Entries taken from a collection:
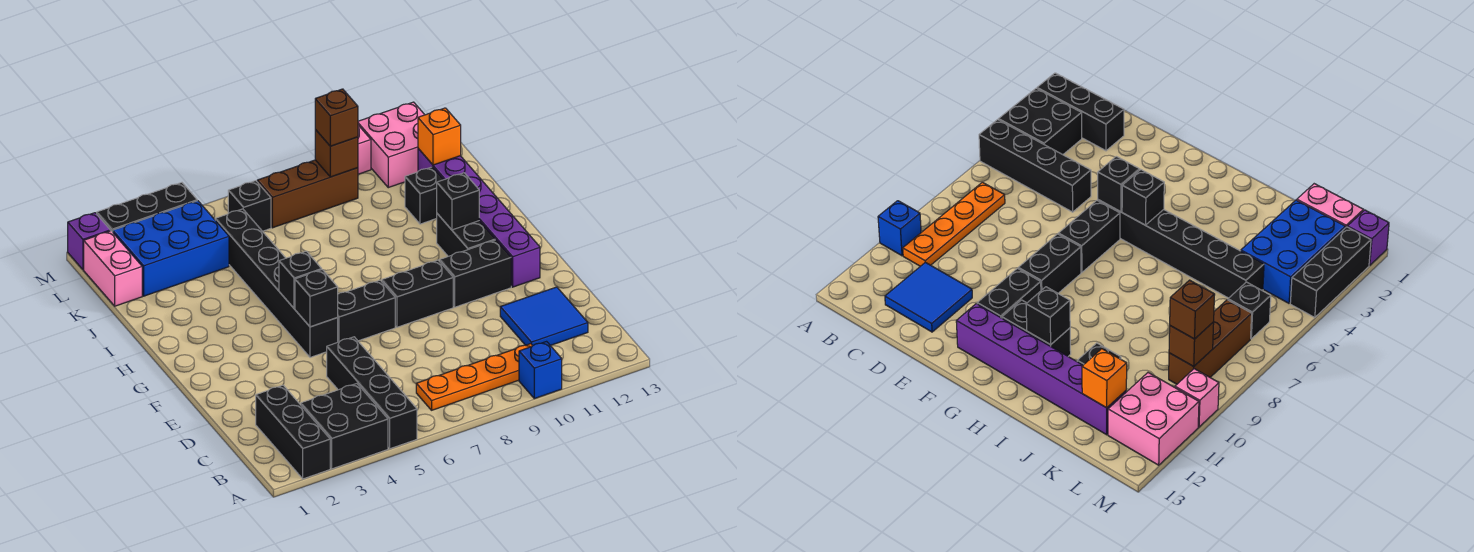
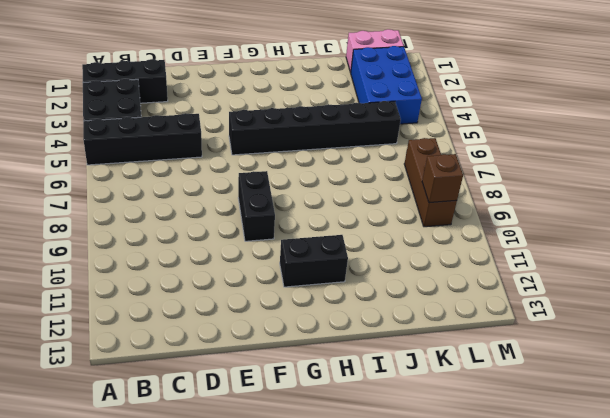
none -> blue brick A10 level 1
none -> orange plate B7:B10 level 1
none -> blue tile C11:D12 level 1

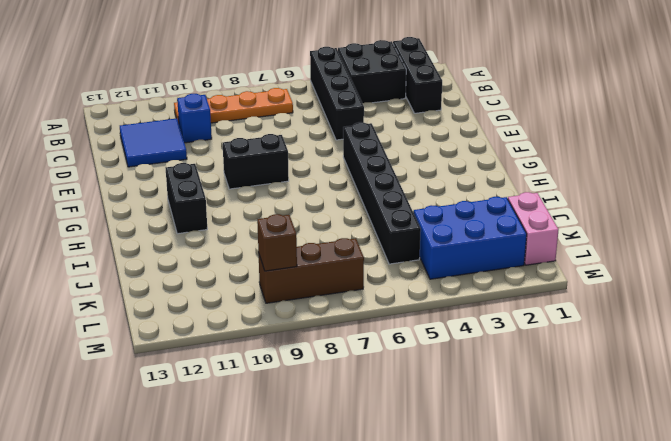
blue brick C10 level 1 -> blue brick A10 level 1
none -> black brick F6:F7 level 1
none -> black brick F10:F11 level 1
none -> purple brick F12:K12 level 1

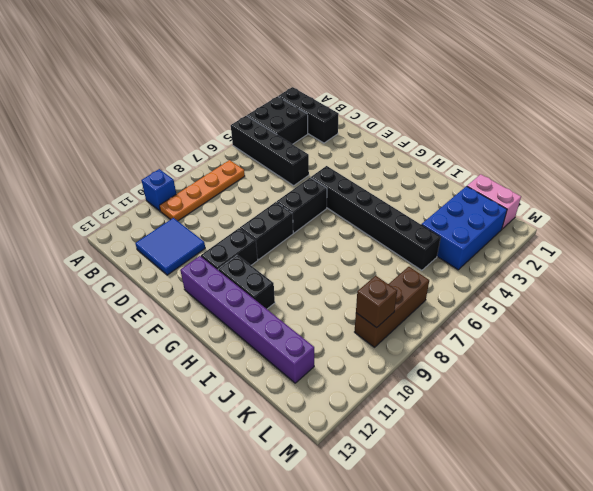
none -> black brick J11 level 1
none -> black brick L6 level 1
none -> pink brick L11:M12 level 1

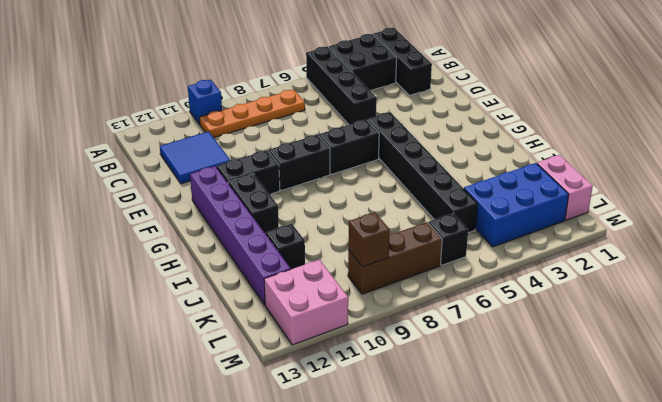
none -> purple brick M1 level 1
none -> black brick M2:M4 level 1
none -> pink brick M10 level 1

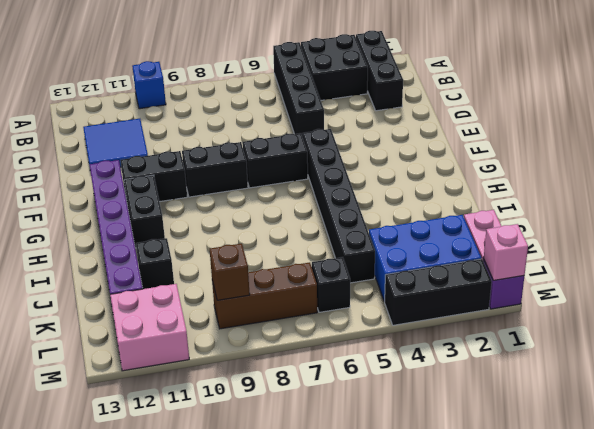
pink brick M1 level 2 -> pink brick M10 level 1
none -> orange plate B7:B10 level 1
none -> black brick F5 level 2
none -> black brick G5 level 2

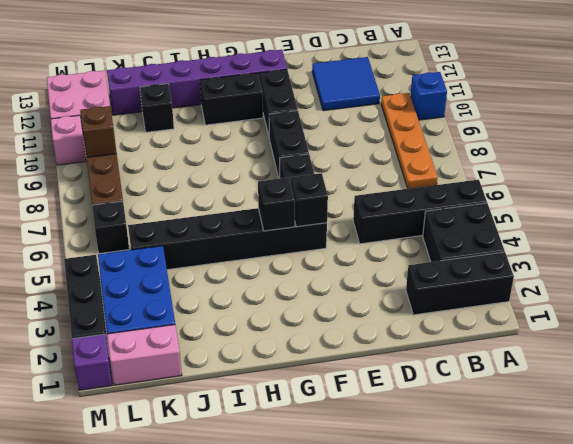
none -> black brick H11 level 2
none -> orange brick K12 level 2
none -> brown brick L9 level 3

** EXERCISE **
With pictures removed, write out exactly each line of the entries from the first through the line that holds "none -> black brick G5 level 2".

** SOLUTION BELOW **
none -> blue brick A10 level 1
none -> orange plate B7:B10 level 1
none -> blue tile C11:D12 level 1

blue brick C10 level 1 -> blue brick A10 level 1
none -> black brick F6:F7 level 1
none -> black brick F10:F11 level 1
none -> purple brick F12:K12 level 1

none -> black brick J11 level 1
none -> black brick L6 level 1
none -> pink brick L11:M12 level 1

none -> purple brick M1 level 1
none -> black brick M2:M4 level 1
none -> pink brick M10 level 1

pink brick M1 level 2 -> pink brick M10 level 1
none -> orange plate B7:B10 level 1
none -> black brick F5 level 2
none -> black brick G5 level 2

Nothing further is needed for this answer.